== EXTRACTED DATA ==
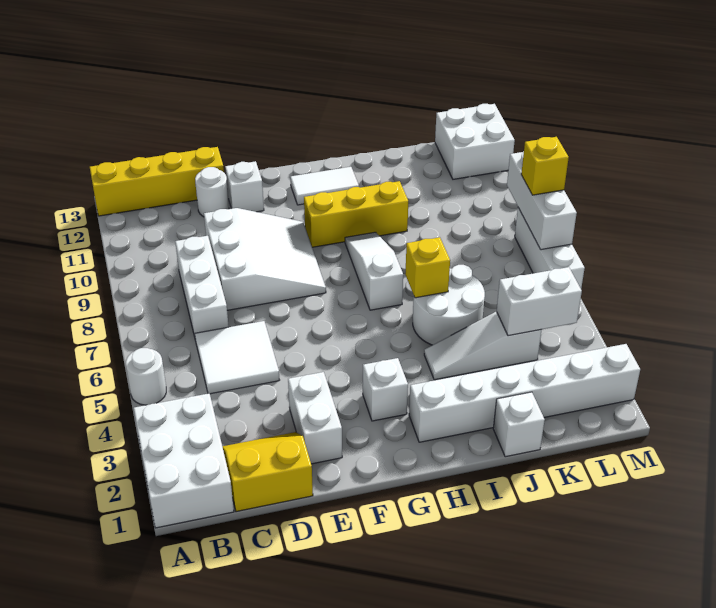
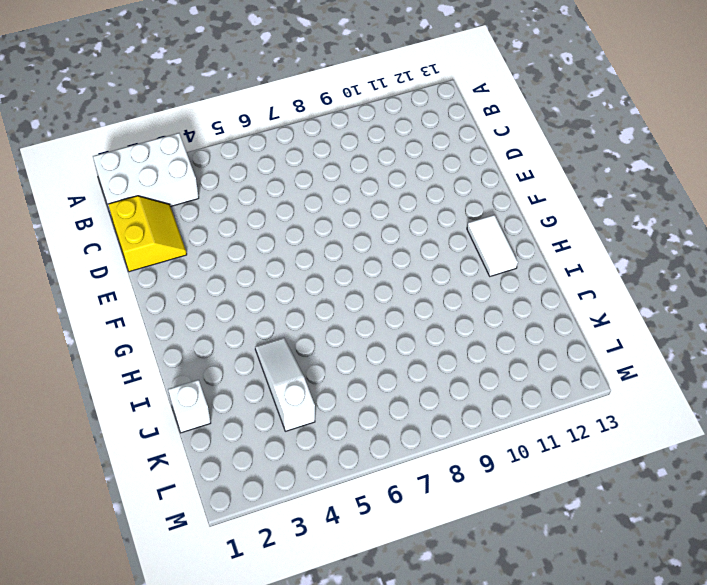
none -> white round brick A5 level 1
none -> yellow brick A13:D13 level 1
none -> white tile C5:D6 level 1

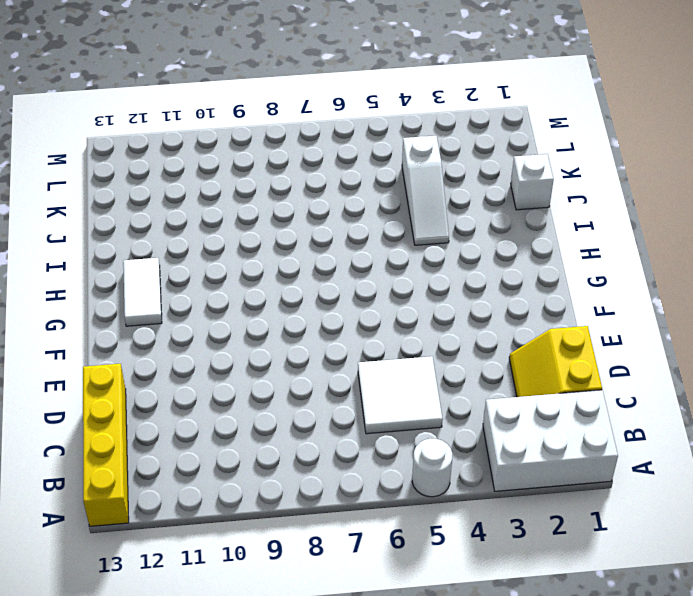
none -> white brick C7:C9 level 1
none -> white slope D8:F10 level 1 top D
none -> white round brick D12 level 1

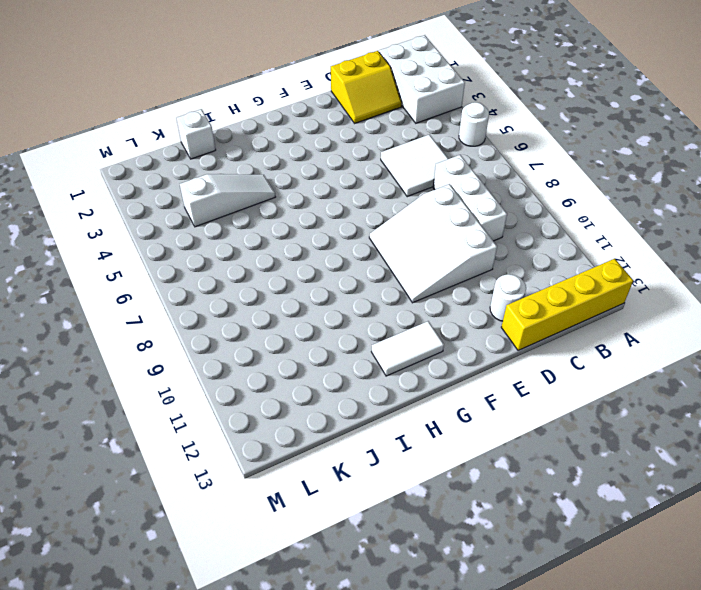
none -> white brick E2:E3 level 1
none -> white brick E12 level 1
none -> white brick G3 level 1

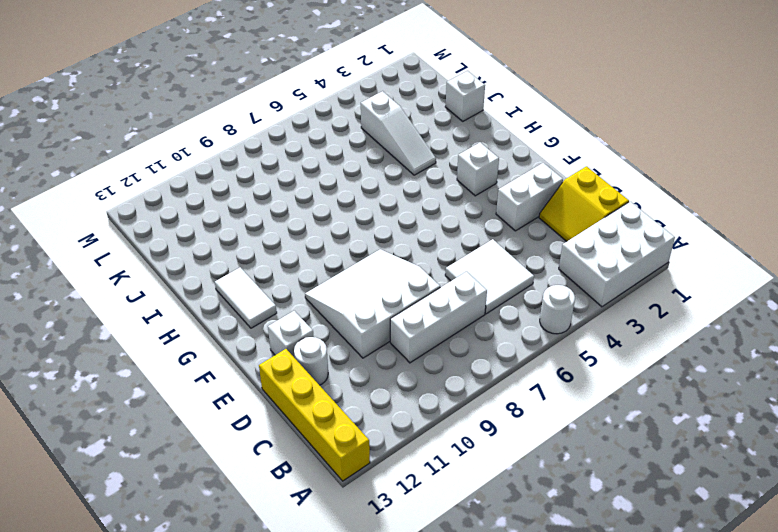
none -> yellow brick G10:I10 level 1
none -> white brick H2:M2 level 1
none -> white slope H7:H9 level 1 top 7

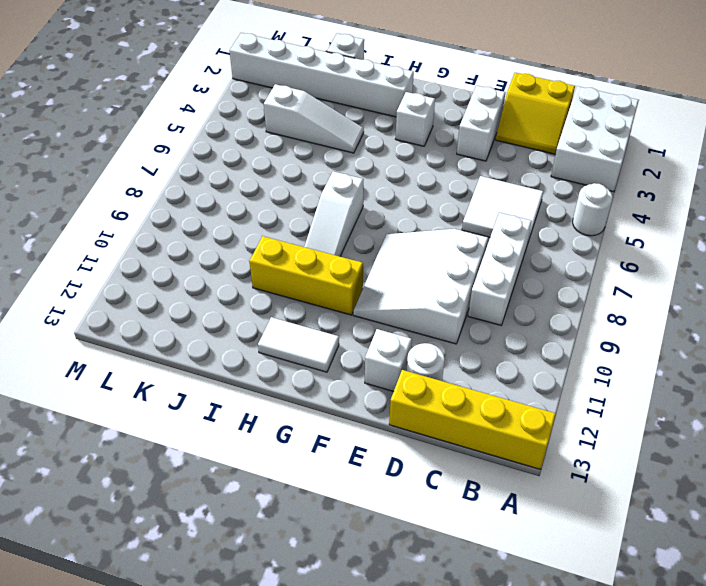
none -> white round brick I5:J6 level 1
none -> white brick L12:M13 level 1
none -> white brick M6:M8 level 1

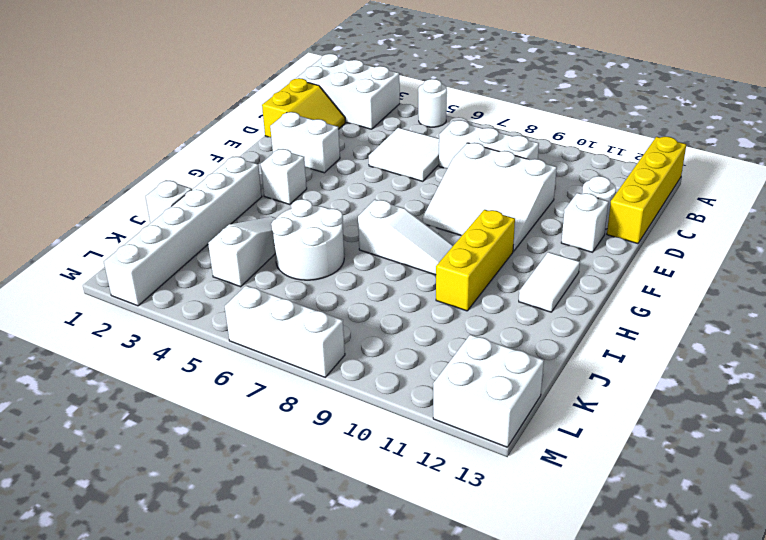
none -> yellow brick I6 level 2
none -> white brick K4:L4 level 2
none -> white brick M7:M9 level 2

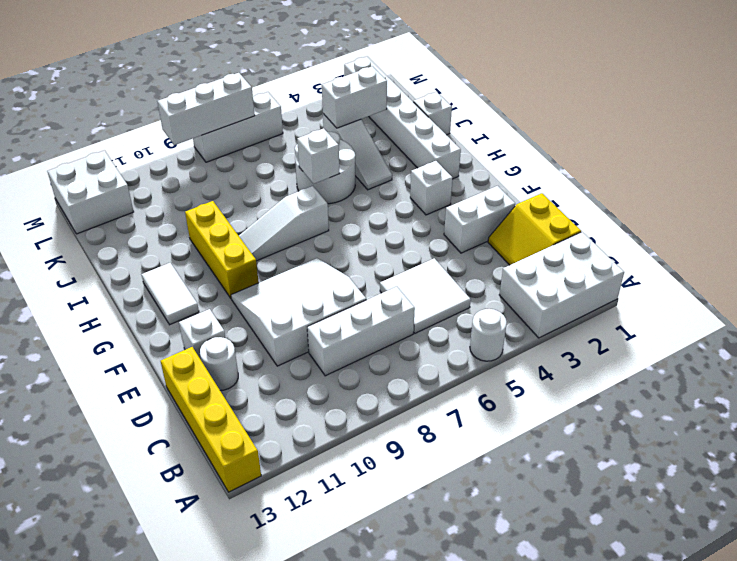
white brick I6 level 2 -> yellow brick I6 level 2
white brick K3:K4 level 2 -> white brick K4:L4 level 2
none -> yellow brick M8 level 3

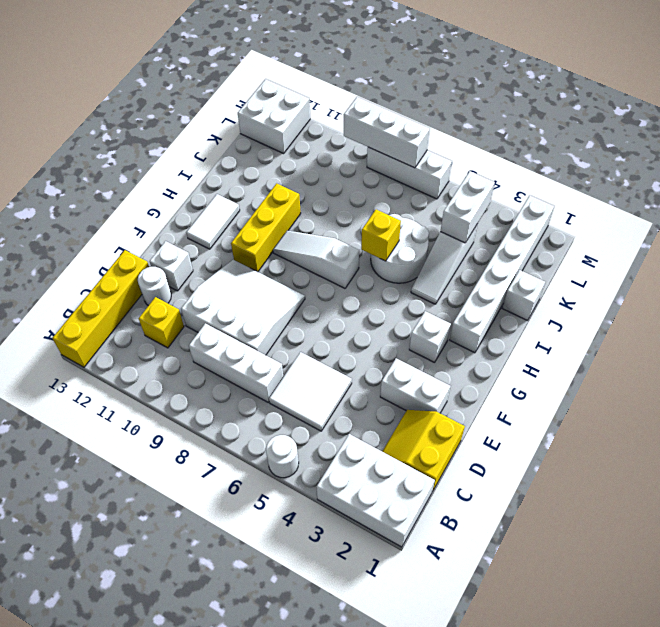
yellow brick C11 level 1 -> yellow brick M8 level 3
===
== EXTRACTED DATA ==
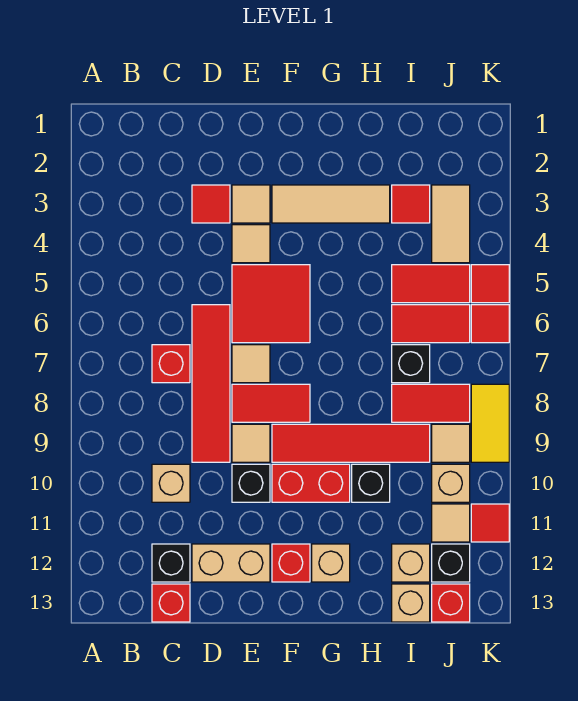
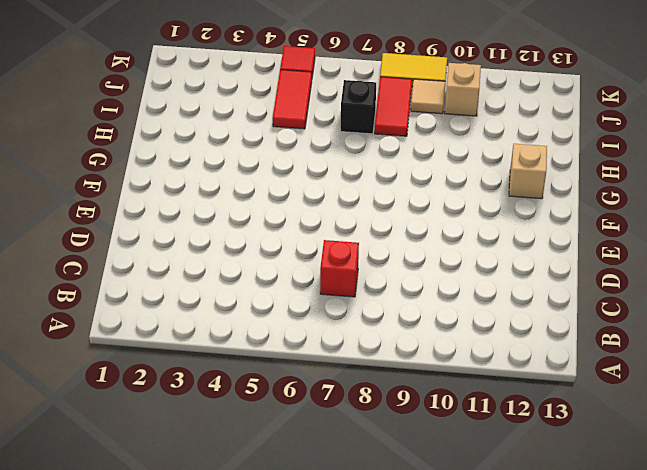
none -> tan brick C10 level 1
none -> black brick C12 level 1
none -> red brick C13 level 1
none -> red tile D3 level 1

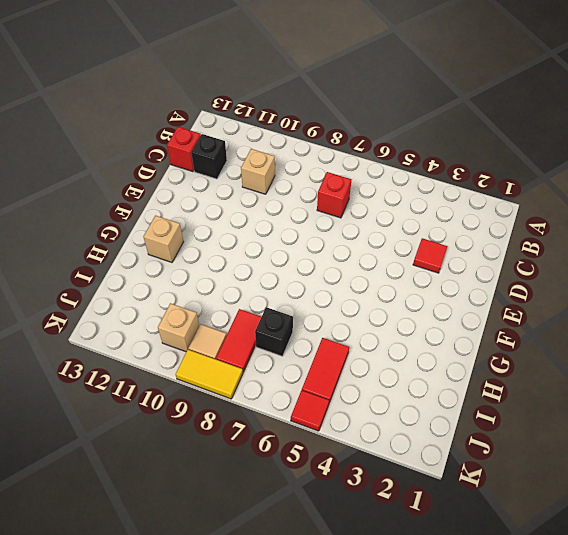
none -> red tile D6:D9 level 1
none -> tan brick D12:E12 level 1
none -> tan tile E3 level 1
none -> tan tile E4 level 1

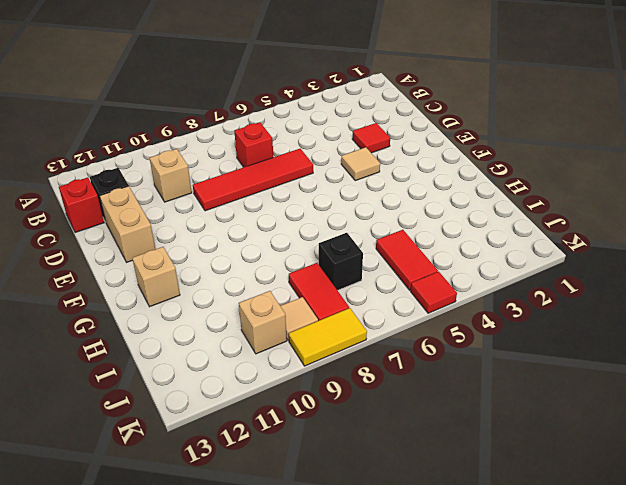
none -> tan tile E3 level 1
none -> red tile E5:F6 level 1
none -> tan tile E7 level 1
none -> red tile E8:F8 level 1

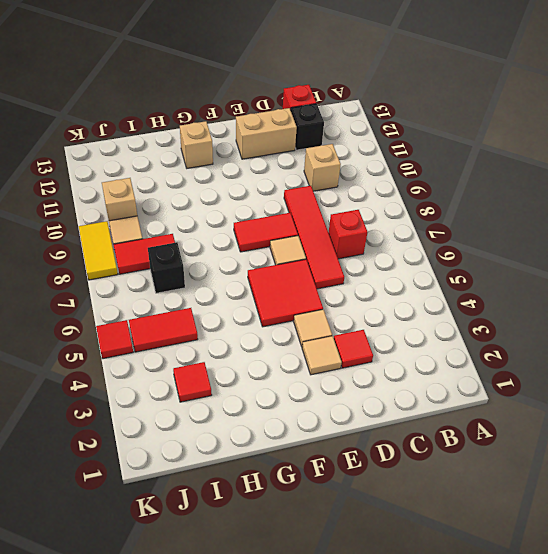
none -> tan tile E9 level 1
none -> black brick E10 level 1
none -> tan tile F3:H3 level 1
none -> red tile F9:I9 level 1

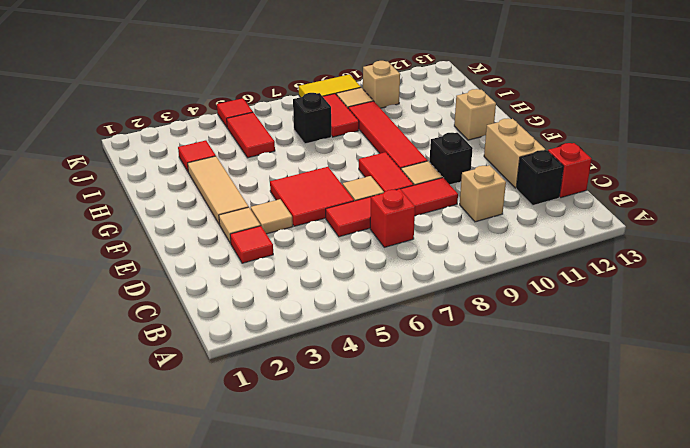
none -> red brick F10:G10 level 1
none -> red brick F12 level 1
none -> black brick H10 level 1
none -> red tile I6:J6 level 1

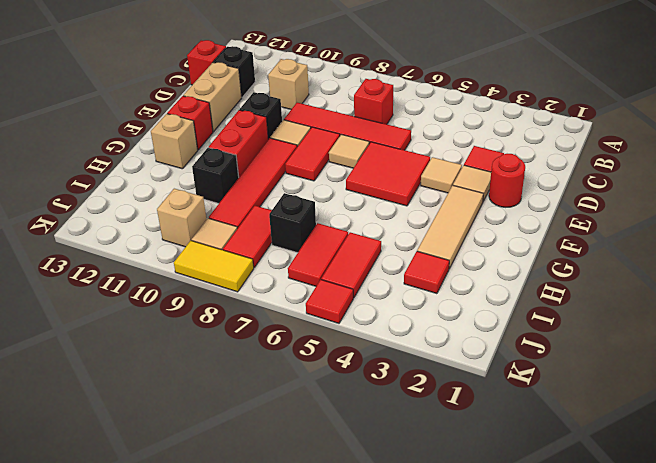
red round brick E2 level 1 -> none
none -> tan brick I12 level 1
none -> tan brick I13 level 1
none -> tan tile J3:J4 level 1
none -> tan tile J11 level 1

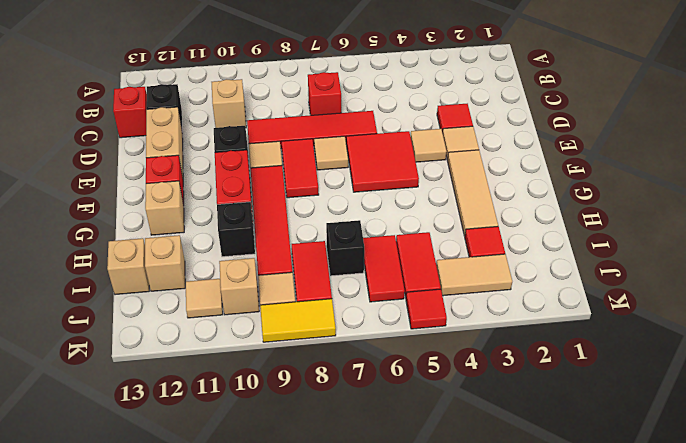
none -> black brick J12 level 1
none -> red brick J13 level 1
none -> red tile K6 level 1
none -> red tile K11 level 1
===
**EXERCISE DIRECTIONS:** Quote the data above exactly from the line with "none -> white round brick A5 level 1" to the line with "none -> white brick H2:M2 level 1", both ends counted, and nothing else. Pictures don't go in.

**FINISHED EXERCISE:**
none -> white round brick A5 level 1
none -> yellow brick A13:D13 level 1
none -> white tile C5:D6 level 1

none -> white brick C7:C9 level 1
none -> white slope D8:F10 level 1 top D
none -> white round brick D12 level 1

none -> white brick E2:E3 level 1
none -> white brick E12 level 1
none -> white brick G3 level 1

none -> yellow brick G10:I10 level 1
none -> white brick H2:M2 level 1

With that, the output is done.